> [DIRECTIONS]: Your task is to copy every line of the records below that contains "left".
>>>
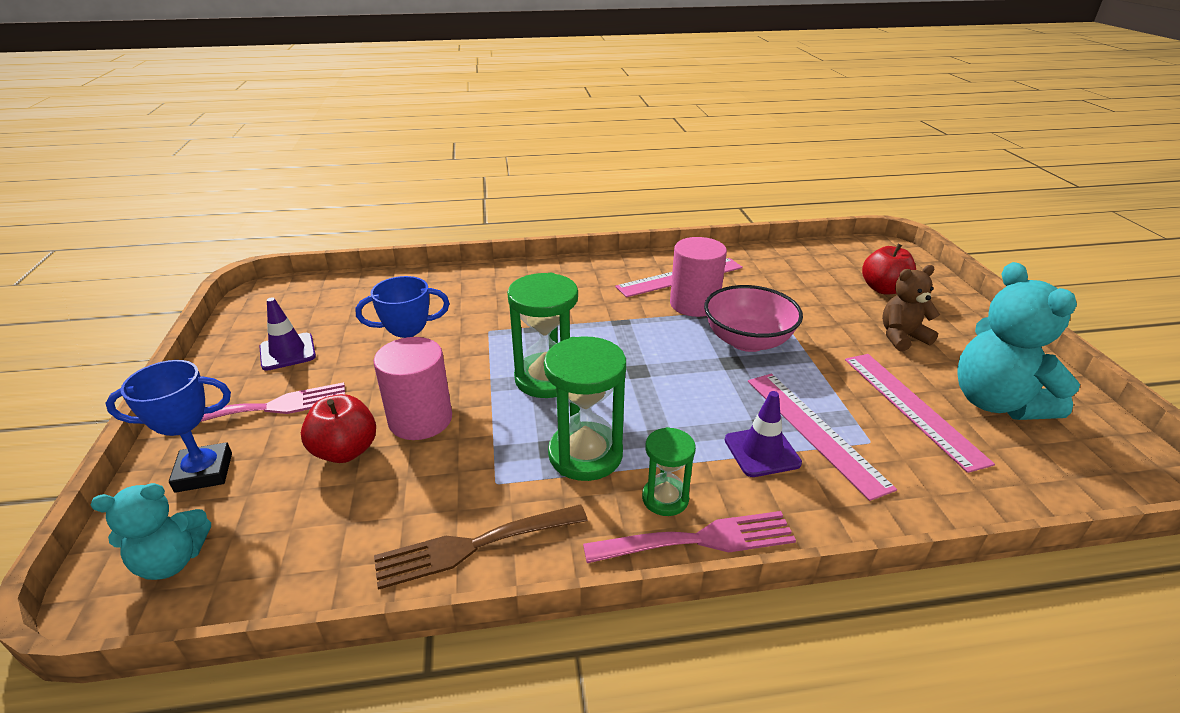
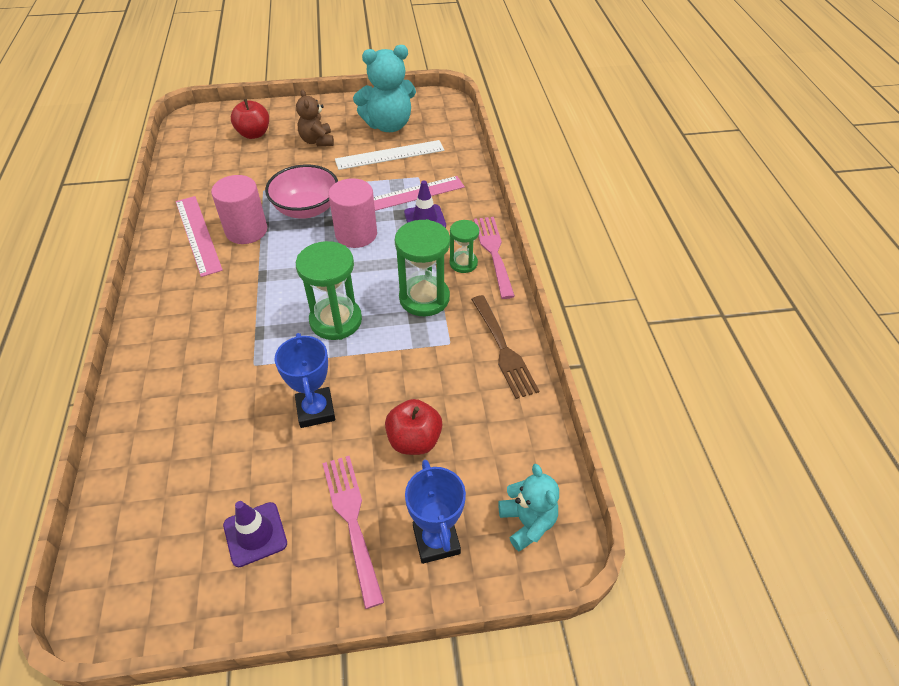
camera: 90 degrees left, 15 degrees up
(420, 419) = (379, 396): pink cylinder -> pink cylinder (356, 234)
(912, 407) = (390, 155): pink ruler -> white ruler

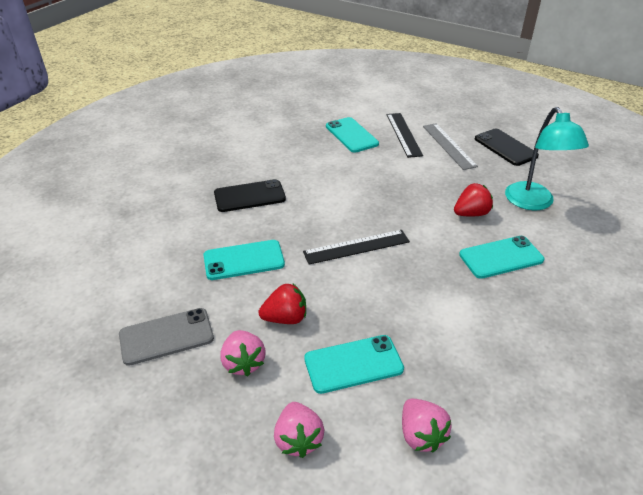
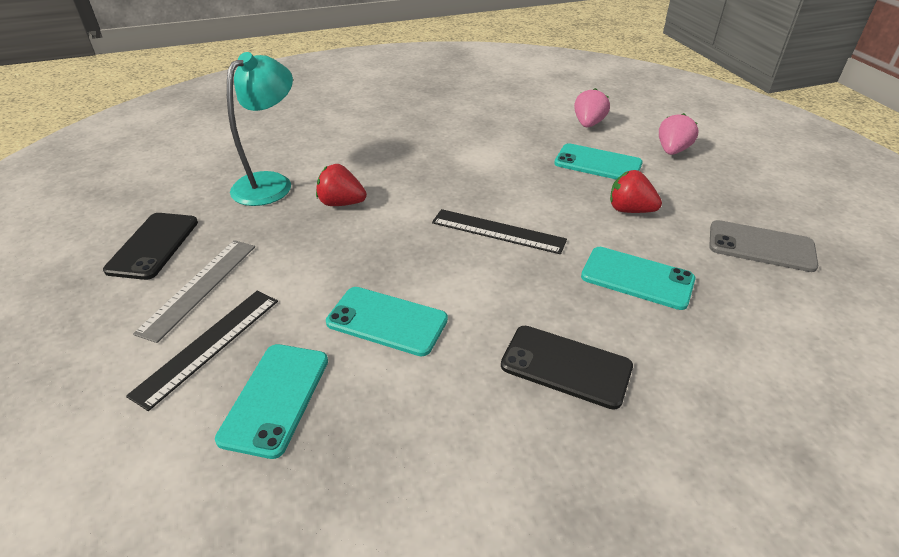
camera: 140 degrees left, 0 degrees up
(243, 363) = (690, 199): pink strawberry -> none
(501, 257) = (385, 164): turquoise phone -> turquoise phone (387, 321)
<<<
> [ANSWER BOX]:
camera: 90 degrees left, 15 degrees up
camera: 140 degrees left, 0 degrees up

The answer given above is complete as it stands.